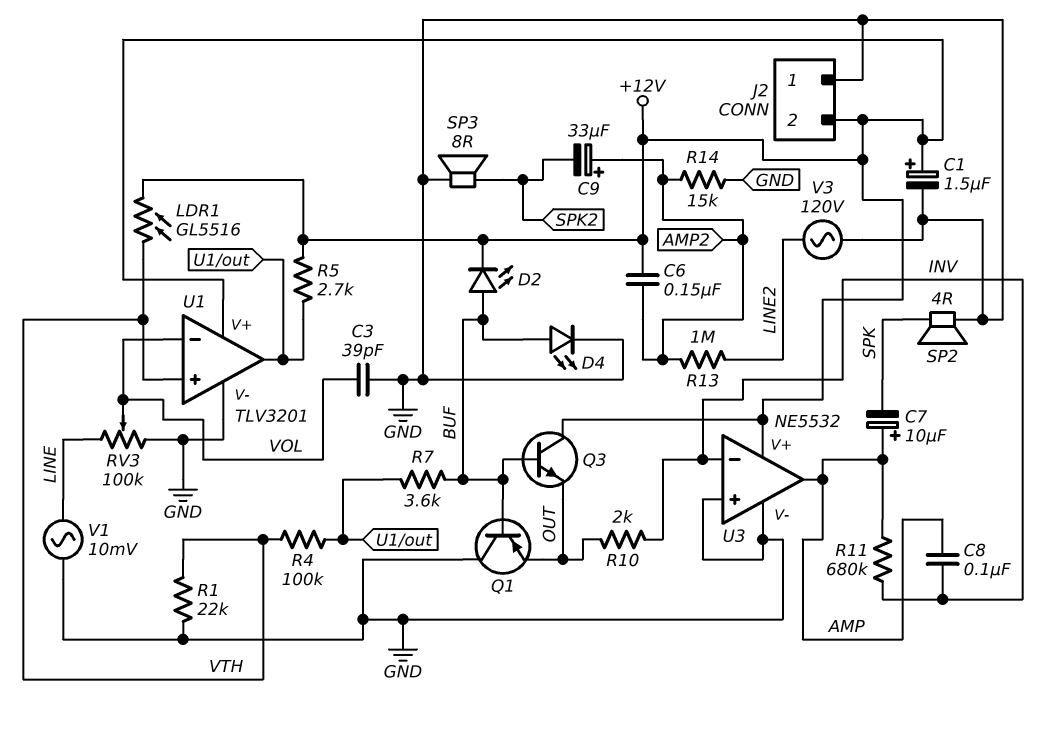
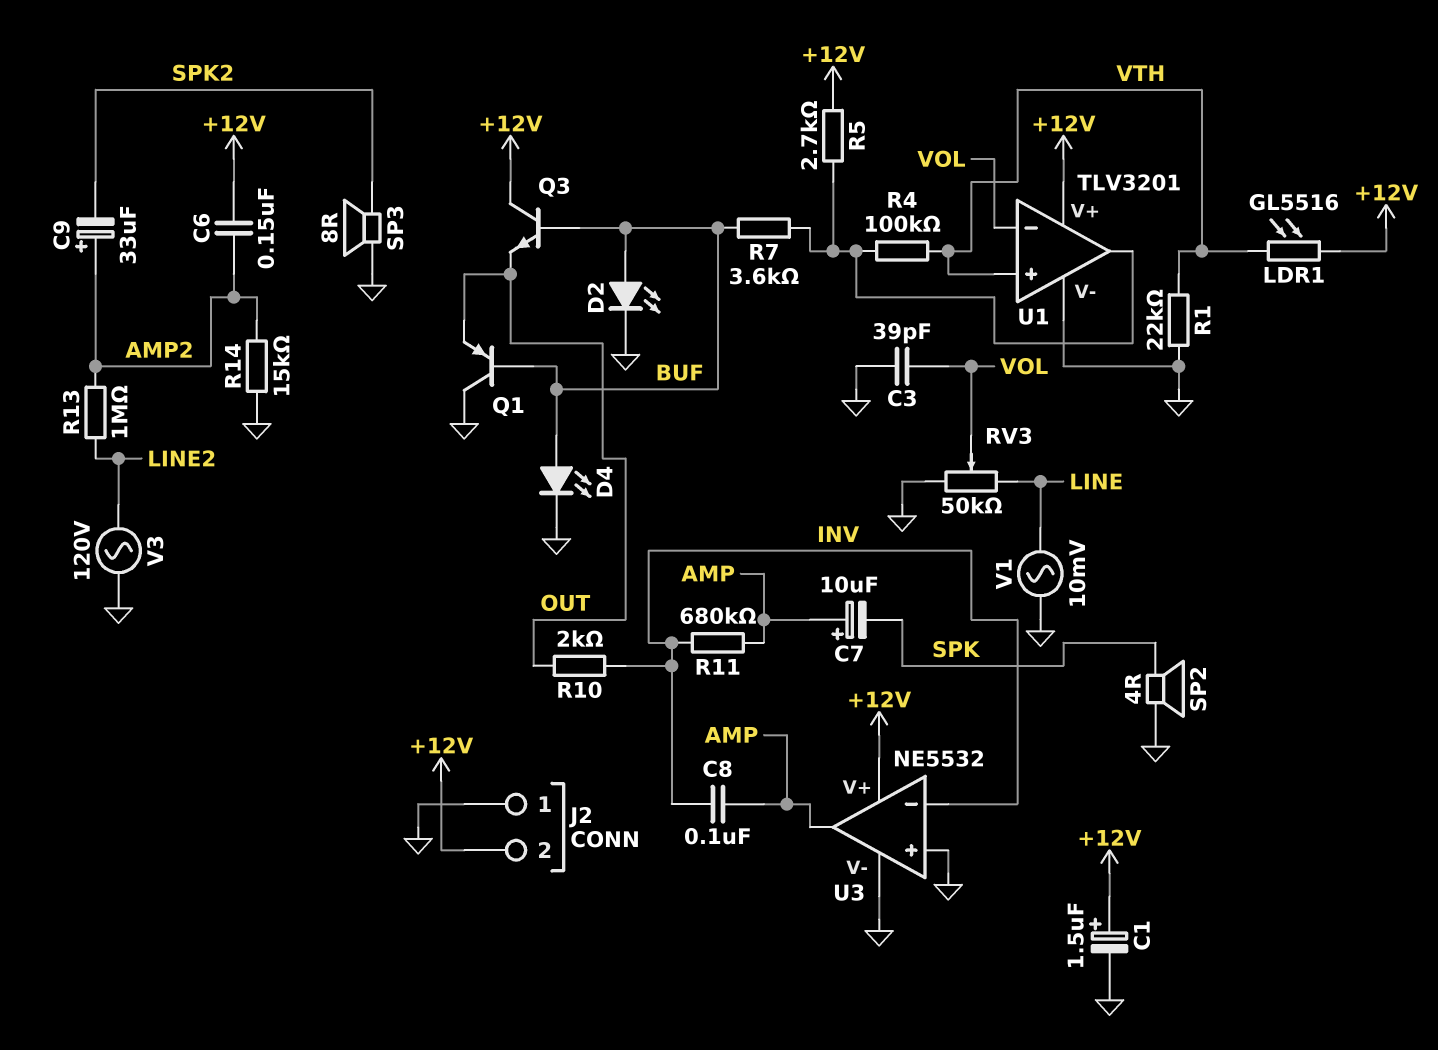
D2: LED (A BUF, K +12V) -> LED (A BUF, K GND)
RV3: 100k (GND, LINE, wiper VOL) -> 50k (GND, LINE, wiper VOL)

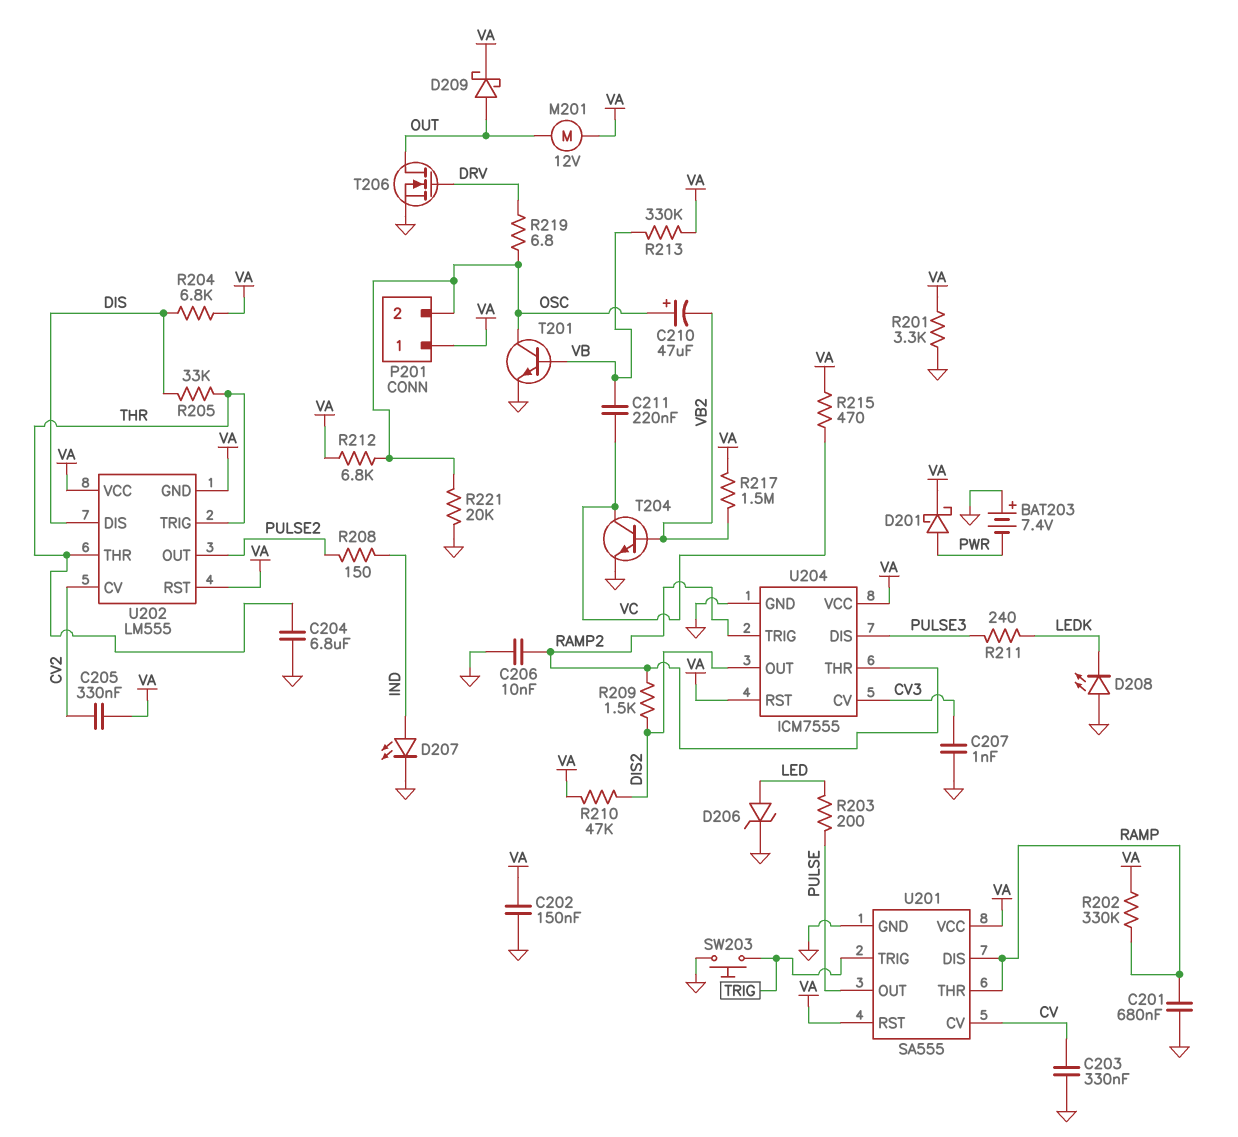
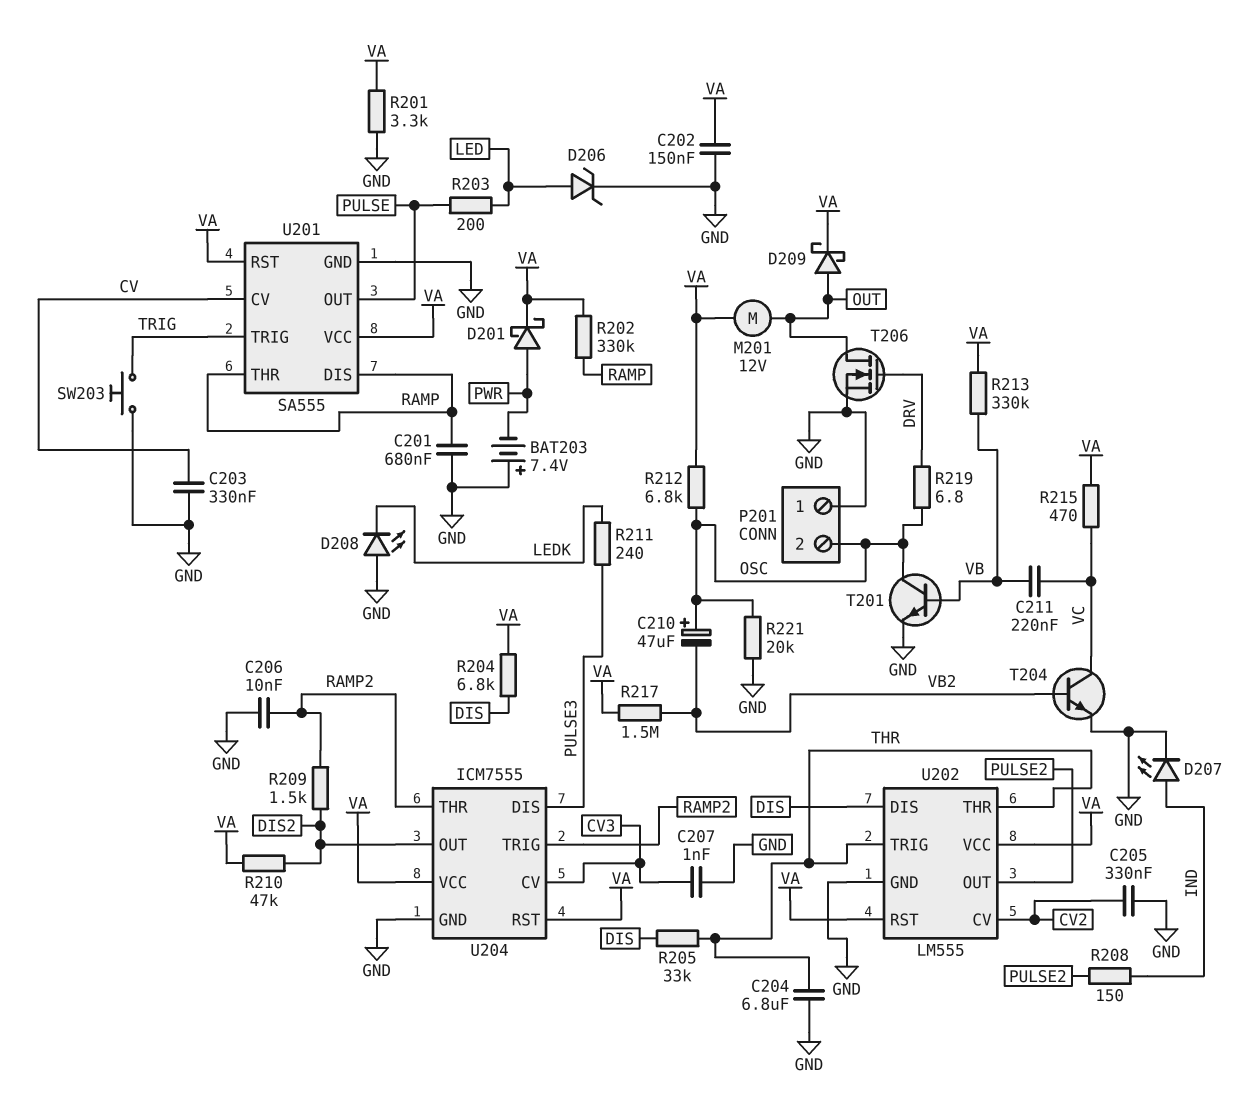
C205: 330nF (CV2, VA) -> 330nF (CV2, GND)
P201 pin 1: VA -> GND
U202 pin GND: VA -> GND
- - - -
_Aim of the task_
An exact copy of the data above is required, printed without its pictures.

_Exercise response_
D2: LED (A BUF, K +12V) -> LED (A BUF, K GND)
RV3: 100k (GND, LINE, wiper VOL) -> 50k (GND, LINE, wiper VOL)

C205: 330nF (CV2, VA) -> 330nF (CV2, GND)
P201 pin 1: VA -> GND
U202 pin GND: VA -> GND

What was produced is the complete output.